**SUPPLIED DATA:**
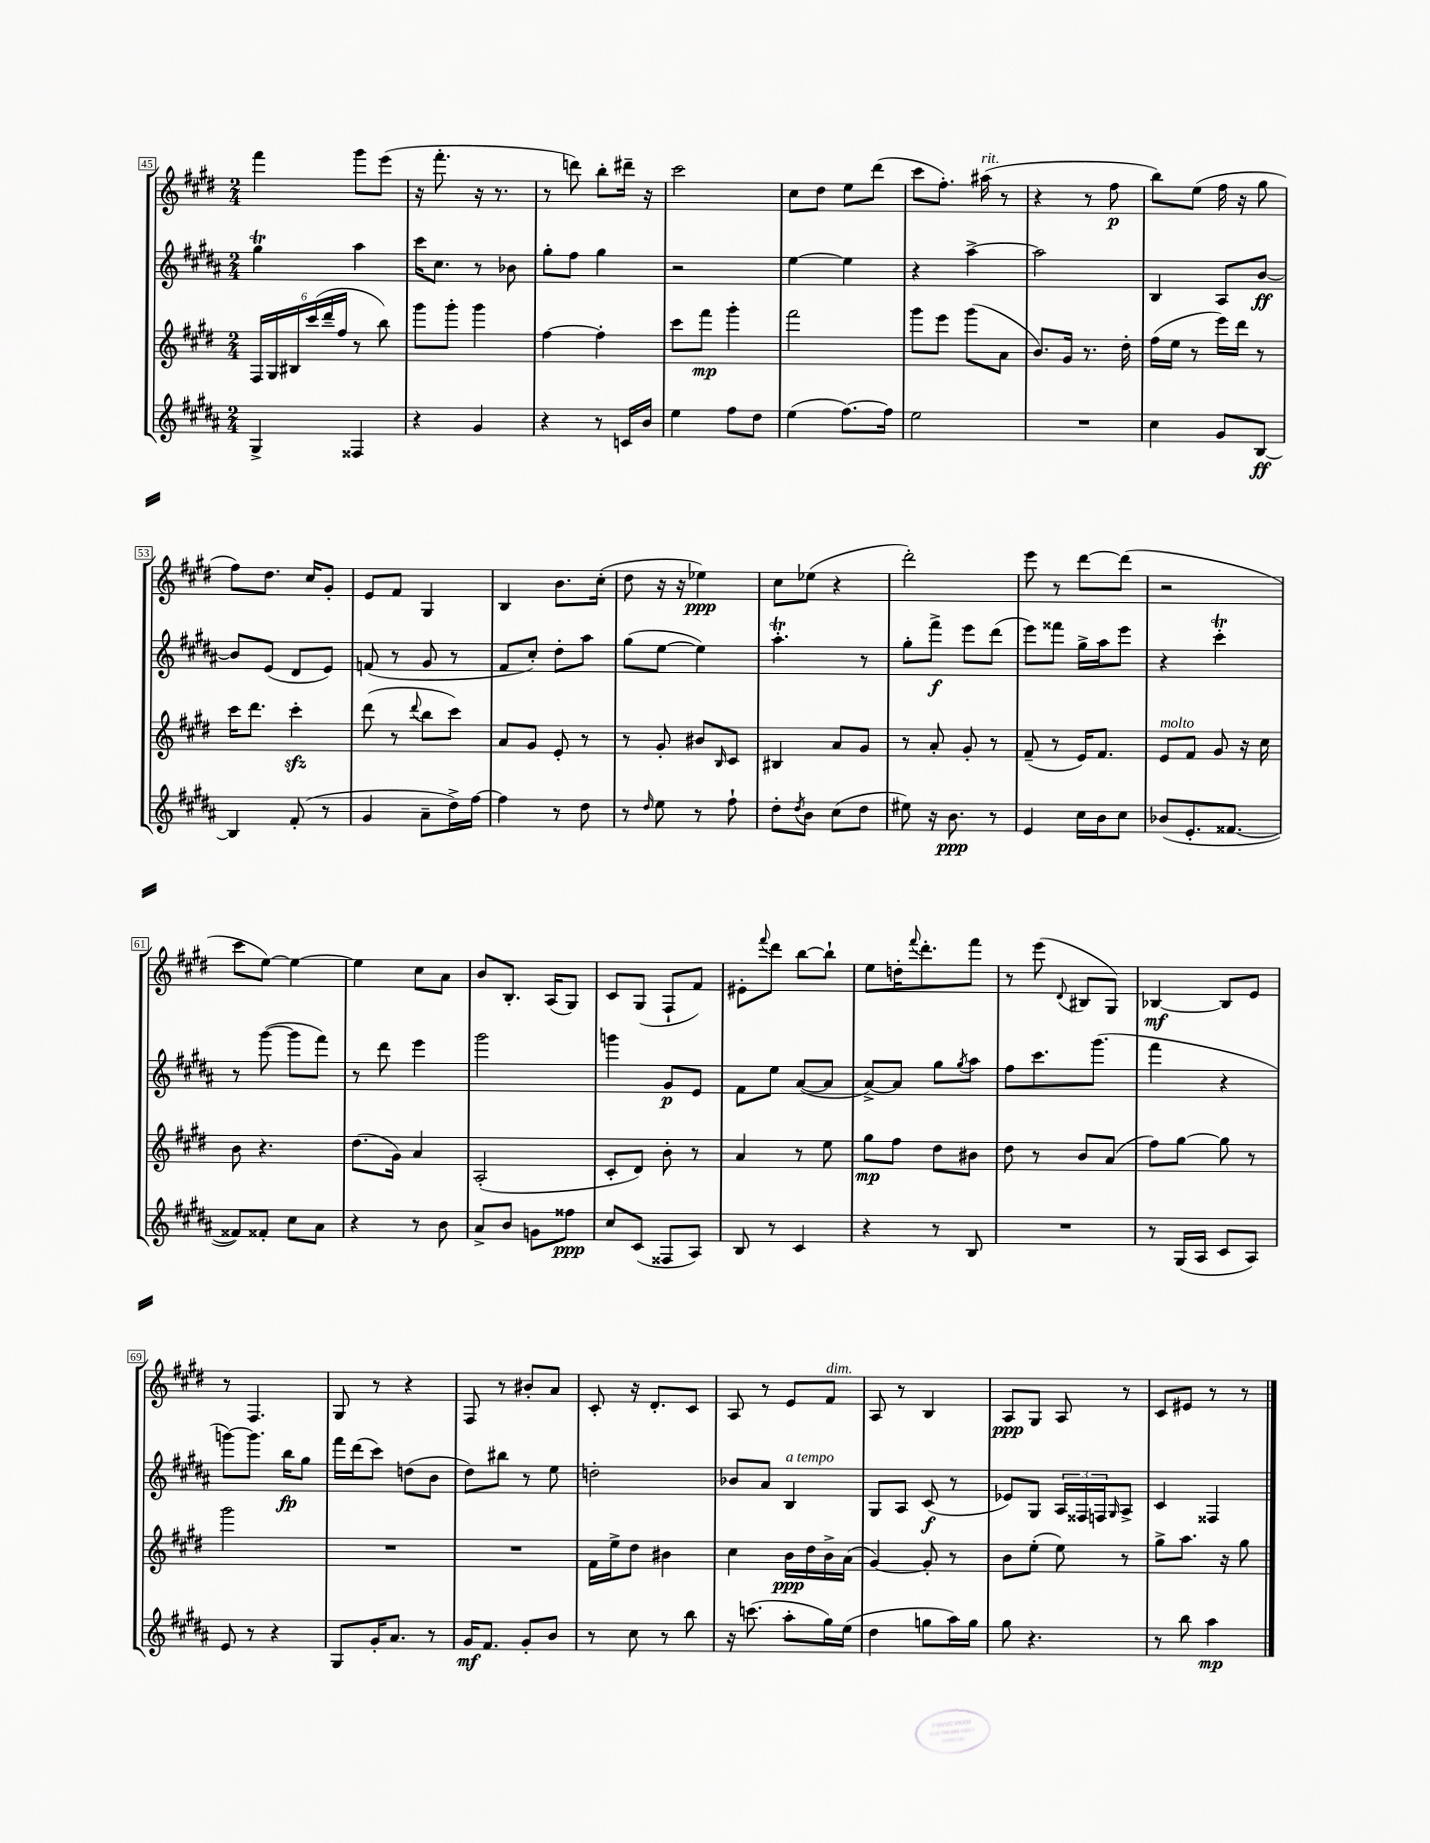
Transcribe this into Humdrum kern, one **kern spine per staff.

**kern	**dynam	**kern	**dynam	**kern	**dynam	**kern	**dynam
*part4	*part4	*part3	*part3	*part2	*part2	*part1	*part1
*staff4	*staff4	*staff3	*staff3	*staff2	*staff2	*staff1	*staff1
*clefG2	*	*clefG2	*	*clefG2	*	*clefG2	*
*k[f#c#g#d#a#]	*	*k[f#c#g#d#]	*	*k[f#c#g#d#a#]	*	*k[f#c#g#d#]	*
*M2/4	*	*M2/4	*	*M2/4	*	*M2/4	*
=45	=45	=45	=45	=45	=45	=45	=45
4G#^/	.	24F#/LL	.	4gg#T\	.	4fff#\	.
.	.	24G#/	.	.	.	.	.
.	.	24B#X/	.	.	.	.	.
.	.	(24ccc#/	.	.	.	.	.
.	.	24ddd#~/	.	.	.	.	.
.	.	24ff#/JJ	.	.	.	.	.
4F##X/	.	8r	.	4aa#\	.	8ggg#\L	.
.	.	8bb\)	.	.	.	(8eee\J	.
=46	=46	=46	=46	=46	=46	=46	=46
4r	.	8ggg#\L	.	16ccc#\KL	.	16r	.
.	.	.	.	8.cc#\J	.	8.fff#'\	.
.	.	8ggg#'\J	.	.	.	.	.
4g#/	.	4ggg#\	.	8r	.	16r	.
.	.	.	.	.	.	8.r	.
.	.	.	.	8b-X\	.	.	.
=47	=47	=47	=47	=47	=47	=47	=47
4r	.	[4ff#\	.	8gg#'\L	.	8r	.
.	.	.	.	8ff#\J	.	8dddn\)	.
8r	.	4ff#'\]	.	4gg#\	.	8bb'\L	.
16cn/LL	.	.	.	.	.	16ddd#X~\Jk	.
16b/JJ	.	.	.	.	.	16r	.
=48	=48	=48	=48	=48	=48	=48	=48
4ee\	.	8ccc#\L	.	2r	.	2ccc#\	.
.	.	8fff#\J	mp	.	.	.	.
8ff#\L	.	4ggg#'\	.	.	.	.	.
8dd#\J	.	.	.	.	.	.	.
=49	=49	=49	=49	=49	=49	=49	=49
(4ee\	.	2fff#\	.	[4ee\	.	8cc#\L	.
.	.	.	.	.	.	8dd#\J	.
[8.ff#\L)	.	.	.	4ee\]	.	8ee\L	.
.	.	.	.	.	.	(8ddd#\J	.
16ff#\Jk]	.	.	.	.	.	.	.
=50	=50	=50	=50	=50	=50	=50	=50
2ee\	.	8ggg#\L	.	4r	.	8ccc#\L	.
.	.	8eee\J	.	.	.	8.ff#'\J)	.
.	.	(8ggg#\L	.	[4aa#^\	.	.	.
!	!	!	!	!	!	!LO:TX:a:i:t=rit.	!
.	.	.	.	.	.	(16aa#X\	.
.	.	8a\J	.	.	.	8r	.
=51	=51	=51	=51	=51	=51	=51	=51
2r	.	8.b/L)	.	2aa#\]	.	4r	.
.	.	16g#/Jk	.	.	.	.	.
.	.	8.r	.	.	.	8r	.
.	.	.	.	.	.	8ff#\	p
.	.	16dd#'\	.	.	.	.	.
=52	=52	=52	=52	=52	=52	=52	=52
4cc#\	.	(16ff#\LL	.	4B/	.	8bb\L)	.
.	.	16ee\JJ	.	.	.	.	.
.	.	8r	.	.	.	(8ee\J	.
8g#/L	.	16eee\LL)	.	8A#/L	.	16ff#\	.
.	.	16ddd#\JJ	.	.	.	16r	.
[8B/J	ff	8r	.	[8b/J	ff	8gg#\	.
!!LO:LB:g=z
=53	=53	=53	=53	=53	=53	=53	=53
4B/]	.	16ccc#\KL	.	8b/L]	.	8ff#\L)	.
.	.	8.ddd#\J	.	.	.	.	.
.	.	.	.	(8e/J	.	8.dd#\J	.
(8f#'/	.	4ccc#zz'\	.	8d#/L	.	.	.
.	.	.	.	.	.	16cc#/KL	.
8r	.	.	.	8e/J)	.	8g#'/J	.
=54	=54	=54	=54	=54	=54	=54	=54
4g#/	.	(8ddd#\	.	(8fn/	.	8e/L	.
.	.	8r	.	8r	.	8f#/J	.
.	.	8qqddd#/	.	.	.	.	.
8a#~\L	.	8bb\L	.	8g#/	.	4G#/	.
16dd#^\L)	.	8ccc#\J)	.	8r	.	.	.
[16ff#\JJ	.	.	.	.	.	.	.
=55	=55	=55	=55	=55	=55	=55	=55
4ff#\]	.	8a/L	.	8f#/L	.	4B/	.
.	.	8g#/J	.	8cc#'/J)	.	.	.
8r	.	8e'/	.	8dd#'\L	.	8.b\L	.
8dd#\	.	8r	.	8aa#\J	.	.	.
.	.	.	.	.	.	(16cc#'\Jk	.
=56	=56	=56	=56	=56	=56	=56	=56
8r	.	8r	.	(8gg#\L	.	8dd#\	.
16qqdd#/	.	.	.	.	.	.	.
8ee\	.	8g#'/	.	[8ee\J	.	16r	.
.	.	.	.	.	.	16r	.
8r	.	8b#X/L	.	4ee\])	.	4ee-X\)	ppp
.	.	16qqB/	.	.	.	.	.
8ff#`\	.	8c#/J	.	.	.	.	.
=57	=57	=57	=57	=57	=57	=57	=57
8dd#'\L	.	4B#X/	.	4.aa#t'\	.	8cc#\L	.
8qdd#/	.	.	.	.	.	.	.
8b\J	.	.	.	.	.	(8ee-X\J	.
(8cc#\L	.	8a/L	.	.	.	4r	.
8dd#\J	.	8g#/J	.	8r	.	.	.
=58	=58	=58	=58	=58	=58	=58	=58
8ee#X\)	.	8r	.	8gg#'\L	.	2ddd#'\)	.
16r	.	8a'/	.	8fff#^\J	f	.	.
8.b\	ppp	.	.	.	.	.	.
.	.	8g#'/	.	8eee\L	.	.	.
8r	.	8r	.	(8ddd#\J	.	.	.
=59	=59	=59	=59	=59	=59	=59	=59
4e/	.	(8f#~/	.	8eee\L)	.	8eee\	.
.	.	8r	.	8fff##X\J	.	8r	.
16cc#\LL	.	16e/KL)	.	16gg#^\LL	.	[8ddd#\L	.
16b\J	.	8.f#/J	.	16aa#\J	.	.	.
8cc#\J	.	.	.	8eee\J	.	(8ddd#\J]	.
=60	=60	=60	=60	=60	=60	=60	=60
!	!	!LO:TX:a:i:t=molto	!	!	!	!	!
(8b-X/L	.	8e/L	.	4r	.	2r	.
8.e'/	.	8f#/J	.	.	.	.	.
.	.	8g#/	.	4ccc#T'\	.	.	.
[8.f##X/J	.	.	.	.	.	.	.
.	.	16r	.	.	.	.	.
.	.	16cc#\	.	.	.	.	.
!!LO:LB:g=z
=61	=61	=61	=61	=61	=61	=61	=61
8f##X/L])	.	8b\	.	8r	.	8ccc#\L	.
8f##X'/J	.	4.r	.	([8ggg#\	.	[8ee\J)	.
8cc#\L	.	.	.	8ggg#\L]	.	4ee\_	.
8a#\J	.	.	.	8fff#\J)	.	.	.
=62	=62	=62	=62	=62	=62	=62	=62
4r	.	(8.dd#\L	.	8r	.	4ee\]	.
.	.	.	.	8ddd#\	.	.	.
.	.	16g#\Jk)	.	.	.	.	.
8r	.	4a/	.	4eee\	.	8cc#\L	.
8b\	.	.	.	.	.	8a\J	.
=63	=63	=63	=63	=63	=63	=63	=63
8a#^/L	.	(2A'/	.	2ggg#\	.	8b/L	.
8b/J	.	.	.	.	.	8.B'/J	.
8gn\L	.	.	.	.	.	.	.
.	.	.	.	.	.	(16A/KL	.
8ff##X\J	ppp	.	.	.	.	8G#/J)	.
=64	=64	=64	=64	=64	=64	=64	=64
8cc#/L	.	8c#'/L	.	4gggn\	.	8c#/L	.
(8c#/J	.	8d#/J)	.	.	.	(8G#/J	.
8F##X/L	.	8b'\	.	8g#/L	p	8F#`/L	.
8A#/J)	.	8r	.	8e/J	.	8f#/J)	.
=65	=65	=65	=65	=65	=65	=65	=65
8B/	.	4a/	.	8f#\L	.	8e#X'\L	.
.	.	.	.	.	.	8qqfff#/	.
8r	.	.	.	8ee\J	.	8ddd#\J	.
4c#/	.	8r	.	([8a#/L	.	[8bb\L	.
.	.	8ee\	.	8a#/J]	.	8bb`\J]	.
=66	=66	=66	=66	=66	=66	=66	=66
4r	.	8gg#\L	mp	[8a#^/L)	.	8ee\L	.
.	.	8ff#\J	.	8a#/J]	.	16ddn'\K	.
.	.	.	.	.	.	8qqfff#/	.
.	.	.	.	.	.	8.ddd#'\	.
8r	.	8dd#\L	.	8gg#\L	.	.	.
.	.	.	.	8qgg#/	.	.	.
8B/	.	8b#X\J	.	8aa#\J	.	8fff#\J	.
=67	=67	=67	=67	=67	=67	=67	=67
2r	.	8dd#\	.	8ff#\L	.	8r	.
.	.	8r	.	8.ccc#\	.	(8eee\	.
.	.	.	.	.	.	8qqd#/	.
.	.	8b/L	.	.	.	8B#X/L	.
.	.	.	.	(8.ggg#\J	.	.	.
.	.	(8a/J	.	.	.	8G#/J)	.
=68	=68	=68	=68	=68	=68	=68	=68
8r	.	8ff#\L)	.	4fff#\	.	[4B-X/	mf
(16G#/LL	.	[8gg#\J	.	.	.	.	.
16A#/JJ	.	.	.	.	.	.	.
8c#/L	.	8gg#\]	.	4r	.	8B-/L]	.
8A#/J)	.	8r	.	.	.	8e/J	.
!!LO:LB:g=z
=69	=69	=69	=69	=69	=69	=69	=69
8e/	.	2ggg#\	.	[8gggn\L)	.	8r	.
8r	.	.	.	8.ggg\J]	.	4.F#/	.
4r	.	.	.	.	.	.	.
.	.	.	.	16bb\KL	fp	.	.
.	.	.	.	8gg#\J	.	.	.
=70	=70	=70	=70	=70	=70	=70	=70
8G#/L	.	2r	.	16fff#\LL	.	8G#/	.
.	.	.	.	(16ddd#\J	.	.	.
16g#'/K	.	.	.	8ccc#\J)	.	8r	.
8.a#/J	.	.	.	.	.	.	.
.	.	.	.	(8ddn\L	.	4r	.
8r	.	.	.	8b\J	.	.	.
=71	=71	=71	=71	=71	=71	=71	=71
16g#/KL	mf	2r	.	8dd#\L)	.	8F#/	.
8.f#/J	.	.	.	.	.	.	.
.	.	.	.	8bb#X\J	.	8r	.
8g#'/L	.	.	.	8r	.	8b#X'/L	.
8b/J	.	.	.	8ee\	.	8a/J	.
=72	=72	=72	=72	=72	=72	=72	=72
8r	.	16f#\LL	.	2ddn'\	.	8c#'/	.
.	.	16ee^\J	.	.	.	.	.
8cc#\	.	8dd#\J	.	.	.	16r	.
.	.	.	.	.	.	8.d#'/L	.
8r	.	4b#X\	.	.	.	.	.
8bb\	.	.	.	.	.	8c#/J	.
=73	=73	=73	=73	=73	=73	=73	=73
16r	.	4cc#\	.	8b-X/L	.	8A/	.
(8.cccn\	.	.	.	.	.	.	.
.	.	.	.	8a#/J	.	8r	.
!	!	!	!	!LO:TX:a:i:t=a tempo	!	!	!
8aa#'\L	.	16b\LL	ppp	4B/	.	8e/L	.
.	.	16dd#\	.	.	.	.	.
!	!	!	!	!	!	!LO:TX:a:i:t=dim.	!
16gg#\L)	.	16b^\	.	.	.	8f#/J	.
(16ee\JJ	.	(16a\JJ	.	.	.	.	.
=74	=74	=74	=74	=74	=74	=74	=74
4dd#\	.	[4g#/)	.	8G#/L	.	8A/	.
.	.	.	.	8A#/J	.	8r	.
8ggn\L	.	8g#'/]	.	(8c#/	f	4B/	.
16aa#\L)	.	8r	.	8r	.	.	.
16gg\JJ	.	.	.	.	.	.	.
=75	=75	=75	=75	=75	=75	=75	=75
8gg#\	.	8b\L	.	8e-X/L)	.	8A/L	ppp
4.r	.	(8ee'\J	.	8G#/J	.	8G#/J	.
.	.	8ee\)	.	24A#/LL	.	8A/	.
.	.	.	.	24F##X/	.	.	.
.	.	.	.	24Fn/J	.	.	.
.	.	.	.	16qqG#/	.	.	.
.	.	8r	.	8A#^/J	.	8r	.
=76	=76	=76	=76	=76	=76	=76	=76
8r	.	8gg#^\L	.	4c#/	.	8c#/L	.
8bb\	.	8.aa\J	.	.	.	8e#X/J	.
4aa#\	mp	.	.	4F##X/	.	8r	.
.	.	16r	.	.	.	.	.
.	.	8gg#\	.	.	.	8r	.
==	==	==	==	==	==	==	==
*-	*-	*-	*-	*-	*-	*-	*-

**WHAT YOU SHOULD DO:** From the rows above, pull out every line that contains the string "kern". Case counts.

**RESULT OF THE EXERCISE:**
Transcribe this into Humdrum kern, one **kern spine per staff.
**kern	**dynam	**kern	**dynam	**kern	**dynam	**kern	**dynam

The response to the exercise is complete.